Task to carry out: Return the listing below verbatim, everything from the line containing "red hexagon: moved 5" down to its last line, both ends included. Leave the pictures out of your answer.
-- Begin --
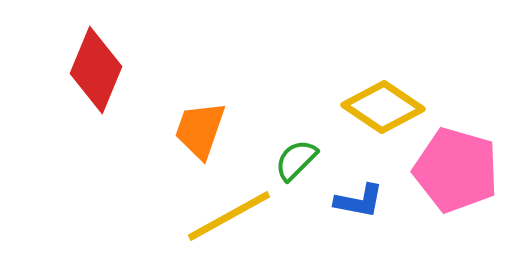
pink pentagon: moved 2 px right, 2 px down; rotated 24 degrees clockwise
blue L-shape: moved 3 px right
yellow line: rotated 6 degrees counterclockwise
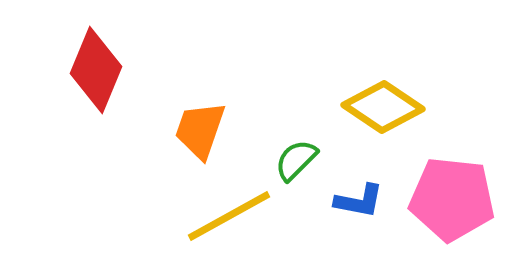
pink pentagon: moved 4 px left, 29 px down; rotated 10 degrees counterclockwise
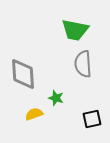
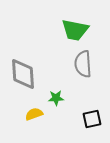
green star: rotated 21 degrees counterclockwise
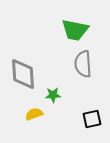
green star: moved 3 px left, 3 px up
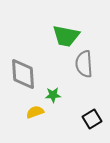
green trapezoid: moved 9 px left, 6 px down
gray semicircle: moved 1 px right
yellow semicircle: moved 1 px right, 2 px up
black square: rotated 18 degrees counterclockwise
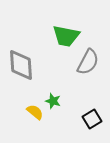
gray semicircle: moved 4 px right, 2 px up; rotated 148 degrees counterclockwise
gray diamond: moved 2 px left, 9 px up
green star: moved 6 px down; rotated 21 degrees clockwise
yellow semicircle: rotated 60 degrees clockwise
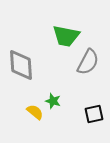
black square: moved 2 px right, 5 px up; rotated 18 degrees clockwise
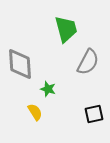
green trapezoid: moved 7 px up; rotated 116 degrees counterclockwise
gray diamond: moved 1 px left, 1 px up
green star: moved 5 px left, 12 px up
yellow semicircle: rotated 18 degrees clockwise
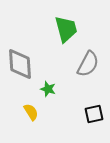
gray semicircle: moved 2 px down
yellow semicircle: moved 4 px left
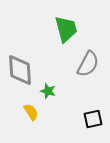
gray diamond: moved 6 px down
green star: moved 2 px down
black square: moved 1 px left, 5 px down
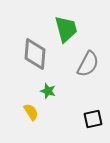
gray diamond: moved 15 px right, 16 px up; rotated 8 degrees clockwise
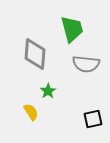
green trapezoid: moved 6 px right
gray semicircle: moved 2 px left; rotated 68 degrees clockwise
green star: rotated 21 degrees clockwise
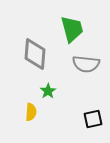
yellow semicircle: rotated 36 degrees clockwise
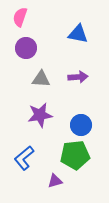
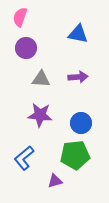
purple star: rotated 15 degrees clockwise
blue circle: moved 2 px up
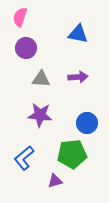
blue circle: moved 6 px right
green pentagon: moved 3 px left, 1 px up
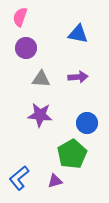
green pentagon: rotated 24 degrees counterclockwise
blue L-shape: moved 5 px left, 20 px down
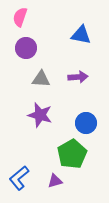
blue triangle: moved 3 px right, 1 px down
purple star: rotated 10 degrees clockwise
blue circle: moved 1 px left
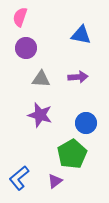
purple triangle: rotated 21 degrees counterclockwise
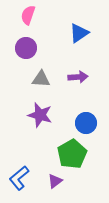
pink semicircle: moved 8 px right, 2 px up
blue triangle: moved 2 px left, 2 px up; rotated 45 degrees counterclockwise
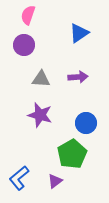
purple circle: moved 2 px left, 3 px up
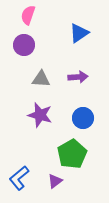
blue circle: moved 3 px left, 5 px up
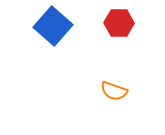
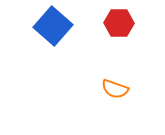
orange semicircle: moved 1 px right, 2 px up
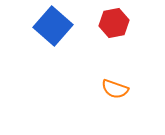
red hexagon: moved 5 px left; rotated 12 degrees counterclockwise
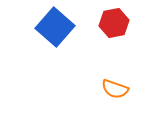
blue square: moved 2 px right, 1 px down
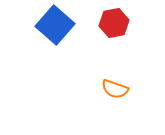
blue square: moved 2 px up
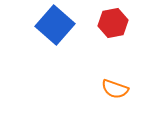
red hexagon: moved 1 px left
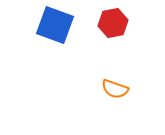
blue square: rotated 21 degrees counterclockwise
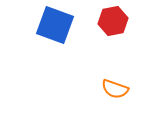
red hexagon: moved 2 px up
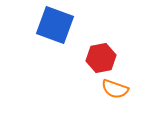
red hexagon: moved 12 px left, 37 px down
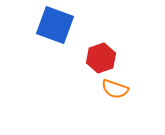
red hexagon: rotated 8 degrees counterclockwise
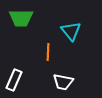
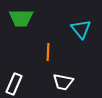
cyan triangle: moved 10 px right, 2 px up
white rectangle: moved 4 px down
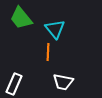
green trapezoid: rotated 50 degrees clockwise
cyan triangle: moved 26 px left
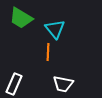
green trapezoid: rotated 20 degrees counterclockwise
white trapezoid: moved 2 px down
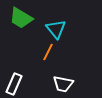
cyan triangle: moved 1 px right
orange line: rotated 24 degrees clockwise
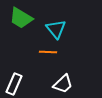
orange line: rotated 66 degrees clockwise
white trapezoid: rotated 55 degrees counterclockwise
-- End --
Output below:
red hexagon: moved 5 px left; rotated 12 degrees counterclockwise
blue square: moved 2 px right, 1 px down
blue square: moved 2 px up
red hexagon: moved 1 px left
blue square: rotated 21 degrees counterclockwise
red hexagon: moved 2 px up
red hexagon: moved 12 px left, 37 px down
red hexagon: rotated 8 degrees counterclockwise
cyan triangle: moved 10 px right, 2 px up
white rectangle: moved 4 px down
green trapezoid: rotated 50 degrees clockwise
cyan triangle: moved 26 px left
green trapezoid: rotated 20 degrees counterclockwise
white trapezoid: moved 2 px down
cyan triangle: moved 1 px right
orange line: rotated 24 degrees clockwise
orange line: rotated 66 degrees clockwise
white trapezoid: rotated 55 degrees counterclockwise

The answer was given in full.